### Assigned task
Produce an exact copy of the lines below, starting at the first and ending with the line containing "STEPPER3 pin IN4: MI -> A1".

### Revision comparison data
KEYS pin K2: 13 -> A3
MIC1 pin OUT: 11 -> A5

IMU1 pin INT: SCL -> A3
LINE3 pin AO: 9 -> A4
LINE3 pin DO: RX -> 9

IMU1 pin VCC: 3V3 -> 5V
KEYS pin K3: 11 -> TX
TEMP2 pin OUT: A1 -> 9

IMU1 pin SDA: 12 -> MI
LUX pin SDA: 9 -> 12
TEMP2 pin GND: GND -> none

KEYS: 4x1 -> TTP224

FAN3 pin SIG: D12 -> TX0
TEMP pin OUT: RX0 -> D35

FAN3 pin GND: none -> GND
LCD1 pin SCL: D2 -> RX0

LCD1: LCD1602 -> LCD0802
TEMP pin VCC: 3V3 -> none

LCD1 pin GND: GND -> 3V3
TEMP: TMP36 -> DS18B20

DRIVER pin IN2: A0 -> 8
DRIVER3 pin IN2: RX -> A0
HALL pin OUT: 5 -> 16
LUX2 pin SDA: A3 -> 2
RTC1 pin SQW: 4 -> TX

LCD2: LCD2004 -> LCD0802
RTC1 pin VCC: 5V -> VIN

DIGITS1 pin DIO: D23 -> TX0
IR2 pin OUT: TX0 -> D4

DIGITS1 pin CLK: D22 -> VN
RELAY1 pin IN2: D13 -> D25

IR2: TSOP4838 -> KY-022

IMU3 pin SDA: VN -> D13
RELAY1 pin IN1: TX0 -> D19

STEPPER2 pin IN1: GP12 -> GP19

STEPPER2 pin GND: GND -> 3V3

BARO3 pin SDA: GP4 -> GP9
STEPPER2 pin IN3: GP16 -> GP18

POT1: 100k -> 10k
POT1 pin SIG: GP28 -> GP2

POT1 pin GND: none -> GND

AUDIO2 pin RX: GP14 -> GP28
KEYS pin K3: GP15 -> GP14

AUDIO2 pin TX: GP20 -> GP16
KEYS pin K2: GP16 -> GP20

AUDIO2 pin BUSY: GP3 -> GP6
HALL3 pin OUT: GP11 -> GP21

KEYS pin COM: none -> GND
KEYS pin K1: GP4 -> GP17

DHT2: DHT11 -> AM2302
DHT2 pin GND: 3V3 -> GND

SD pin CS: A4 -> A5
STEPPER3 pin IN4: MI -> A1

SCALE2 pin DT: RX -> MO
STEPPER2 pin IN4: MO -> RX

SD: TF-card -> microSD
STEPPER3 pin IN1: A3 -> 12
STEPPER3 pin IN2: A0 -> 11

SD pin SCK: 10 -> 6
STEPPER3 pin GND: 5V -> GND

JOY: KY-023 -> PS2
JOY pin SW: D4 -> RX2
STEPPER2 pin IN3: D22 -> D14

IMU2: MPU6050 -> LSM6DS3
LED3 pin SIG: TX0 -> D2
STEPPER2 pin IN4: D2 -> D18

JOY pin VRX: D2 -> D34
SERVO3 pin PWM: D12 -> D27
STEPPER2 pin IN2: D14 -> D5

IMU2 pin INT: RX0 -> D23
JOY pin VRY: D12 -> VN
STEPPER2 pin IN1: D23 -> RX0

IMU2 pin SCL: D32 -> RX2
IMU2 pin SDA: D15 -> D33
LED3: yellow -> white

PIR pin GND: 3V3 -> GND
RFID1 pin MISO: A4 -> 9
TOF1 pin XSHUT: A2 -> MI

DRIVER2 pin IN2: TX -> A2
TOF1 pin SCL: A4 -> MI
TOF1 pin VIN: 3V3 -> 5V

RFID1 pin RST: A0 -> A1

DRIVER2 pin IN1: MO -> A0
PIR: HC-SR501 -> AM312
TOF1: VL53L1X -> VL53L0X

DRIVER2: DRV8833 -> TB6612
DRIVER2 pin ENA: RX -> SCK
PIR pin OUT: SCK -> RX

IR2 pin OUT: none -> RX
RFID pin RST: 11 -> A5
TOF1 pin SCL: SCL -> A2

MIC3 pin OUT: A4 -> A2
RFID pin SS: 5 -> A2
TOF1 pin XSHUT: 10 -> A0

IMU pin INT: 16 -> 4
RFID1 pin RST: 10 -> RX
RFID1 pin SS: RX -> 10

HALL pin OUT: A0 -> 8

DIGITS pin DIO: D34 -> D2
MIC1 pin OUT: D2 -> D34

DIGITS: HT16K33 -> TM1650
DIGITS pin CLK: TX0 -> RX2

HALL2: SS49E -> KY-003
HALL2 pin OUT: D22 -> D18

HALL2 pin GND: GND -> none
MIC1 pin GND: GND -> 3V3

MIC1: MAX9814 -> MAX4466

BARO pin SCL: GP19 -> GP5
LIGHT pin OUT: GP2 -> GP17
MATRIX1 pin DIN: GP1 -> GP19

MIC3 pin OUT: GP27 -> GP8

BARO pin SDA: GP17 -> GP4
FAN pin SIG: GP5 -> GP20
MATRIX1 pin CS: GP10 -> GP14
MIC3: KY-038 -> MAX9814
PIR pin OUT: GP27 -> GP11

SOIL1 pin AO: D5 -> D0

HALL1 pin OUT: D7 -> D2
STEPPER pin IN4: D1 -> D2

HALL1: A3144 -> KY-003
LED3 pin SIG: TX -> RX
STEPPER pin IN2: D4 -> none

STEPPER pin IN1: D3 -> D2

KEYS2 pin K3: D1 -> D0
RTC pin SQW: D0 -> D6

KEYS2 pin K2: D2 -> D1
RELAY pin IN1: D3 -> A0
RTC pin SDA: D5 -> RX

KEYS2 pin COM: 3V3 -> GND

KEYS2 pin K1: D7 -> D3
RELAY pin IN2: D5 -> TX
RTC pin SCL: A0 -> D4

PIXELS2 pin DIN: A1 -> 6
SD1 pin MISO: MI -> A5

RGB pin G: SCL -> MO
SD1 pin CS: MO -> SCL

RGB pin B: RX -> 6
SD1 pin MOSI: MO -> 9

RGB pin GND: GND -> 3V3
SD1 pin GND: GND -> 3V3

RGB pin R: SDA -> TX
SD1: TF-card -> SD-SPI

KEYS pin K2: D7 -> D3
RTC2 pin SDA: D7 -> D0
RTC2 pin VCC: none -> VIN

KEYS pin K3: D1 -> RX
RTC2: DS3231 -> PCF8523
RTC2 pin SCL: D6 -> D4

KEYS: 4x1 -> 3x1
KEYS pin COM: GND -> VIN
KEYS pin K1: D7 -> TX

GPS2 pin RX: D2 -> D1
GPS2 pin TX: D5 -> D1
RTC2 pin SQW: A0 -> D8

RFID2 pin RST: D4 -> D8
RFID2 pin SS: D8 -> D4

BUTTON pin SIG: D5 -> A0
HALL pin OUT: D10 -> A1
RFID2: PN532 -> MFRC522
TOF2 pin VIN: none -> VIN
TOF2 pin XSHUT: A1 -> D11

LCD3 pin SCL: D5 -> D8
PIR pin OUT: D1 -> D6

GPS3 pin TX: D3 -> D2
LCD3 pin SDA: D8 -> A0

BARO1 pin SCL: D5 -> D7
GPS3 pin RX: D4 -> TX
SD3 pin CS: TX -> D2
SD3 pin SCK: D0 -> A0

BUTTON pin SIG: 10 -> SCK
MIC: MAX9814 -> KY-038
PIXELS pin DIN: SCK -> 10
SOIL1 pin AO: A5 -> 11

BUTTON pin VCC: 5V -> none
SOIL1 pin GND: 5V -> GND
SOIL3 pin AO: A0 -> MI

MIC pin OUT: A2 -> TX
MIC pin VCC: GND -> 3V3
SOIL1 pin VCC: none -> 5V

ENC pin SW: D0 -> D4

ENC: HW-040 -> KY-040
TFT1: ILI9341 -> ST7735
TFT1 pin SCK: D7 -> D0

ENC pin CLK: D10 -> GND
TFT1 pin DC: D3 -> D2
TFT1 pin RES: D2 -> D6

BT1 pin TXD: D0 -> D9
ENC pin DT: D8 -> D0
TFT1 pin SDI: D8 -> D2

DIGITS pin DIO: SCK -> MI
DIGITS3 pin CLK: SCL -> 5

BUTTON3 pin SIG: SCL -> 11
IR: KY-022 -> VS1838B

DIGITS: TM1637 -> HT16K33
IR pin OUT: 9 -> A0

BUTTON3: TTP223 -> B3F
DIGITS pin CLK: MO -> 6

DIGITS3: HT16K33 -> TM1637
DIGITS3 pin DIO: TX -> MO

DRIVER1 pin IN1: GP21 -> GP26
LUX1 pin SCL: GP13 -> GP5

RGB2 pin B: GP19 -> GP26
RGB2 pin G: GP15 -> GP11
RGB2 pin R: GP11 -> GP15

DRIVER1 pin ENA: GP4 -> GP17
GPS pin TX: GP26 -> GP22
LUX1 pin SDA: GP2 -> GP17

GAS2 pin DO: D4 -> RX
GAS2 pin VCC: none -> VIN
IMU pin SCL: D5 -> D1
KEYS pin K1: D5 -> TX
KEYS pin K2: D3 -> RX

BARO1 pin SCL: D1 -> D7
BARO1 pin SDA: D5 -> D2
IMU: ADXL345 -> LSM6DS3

### Task result
KEYS pin K2: 13 -> A3
MIC1 pin OUT: 11 -> A5

IMU1 pin INT: SCL -> A3
LINE3 pin AO: 9 -> A4
LINE3 pin DO: RX -> 9

IMU1 pin VCC: 3V3 -> 5V
KEYS pin K3: 11 -> TX
TEMP2 pin OUT: A1 -> 9

IMU1 pin SDA: 12 -> MI
LUX pin SDA: 9 -> 12
TEMP2 pin GND: GND -> none

KEYS: 4x1 -> TTP224

FAN3 pin SIG: D12 -> TX0
TEMP pin OUT: RX0 -> D35

FAN3 pin GND: none -> GND
LCD1 pin SCL: D2 -> RX0

LCD1: LCD1602 -> LCD0802
TEMP pin VCC: 3V3 -> none

LCD1 pin GND: GND -> 3V3
TEMP: TMP36 -> DS18B20

DRIVER pin IN2: A0 -> 8
DRIVER3 pin IN2: RX -> A0
HALL pin OUT: 5 -> 16
LUX2 pin SDA: A3 -> 2
RTC1 pin SQW: 4 -> TX

LCD2: LCD2004 -> LCD0802
RTC1 pin VCC: 5V -> VIN

DIGITS1 pin DIO: D23 -> TX0
IR2 pin OUT: TX0 -> D4

DIGITS1 pin CLK: D22 -> VN
RELAY1 pin IN2: D13 -> D25

IR2: TSOP4838 -> KY-022

IMU3 pin SDA: VN -> D13
RELAY1 pin IN1: TX0 -> D19

STEPPER2 pin IN1: GP12 -> GP19

STEPPER2 pin GND: GND -> 3V3

BARO3 pin SDA: GP4 -> GP9
STEPPER2 pin IN3: GP16 -> GP18

POT1: 100k -> 10k
POT1 pin SIG: GP28 -> GP2

POT1 pin GND: none -> GND

AUDIO2 pin RX: GP14 -> GP28
KEYS pin K3: GP15 -> GP14

AUDIO2 pin TX: GP20 -> GP16
KEYS pin K2: GP16 -> GP20

AUDIO2 pin BUSY: GP3 -> GP6
HALL3 pin OUT: GP11 -> GP21

KEYS pin COM: none -> GND
KEYS pin K1: GP4 -> GP17

DHT2: DHT11 -> AM2302
DHT2 pin GND: 3V3 -> GND

SD pin CS: A4 -> A5
STEPPER3 pin IN4: MI -> A1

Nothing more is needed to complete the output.